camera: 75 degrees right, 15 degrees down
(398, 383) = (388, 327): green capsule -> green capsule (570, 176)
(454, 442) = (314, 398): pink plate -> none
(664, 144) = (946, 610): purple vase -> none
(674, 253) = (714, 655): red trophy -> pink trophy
______________________________
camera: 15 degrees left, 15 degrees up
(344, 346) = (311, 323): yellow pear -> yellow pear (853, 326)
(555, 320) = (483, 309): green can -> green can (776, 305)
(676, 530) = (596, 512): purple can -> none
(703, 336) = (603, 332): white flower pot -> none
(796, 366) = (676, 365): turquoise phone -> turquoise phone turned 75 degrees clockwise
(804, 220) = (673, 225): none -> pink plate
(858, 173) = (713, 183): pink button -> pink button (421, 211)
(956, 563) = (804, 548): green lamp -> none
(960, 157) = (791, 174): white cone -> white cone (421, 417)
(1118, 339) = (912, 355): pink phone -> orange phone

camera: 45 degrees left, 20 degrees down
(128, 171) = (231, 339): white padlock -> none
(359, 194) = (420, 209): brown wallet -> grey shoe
______________________________
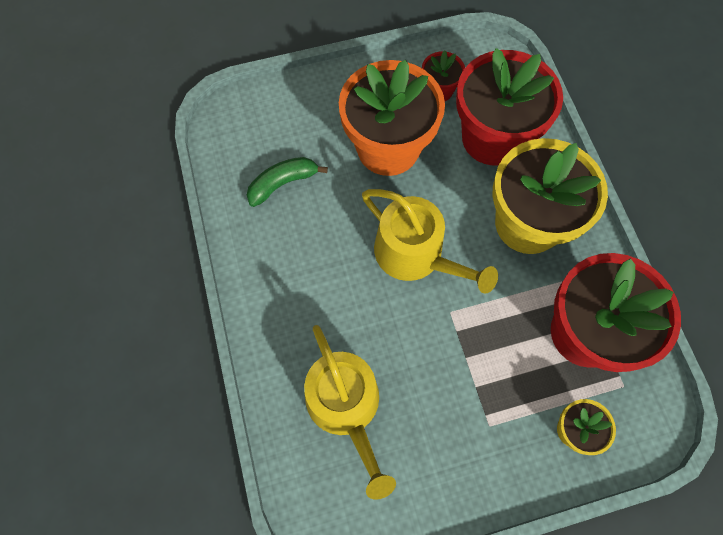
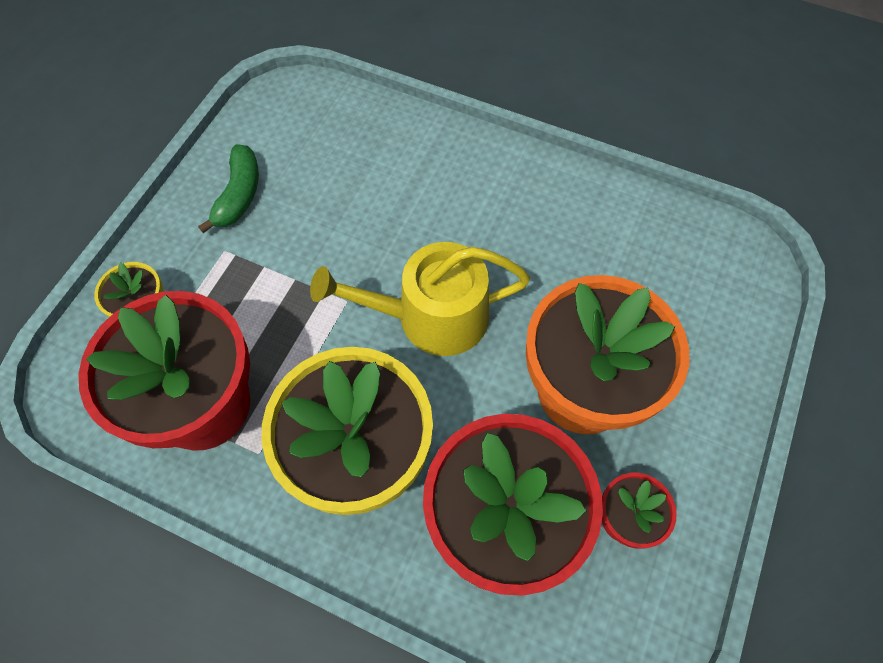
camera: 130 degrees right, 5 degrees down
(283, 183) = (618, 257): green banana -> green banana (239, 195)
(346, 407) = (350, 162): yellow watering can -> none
______________________________
■ What to produce
Starting at the line with "camera: 15 degrees left, 15 degrees up" and ending at the line with "(703, 336) = (603, 332): white", print each line of the listing above exactly, with no other lines.

■ Written solution
camera: 15 degrees left, 15 degrees up
(344, 346) = (311, 323): yellow pear -> yellow pear (853, 326)
(555, 320) = (483, 309): green can -> green can (776, 305)
(676, 530) = (596, 512): purple can -> none
(703, 336) = (603, 332): white flower pot -> none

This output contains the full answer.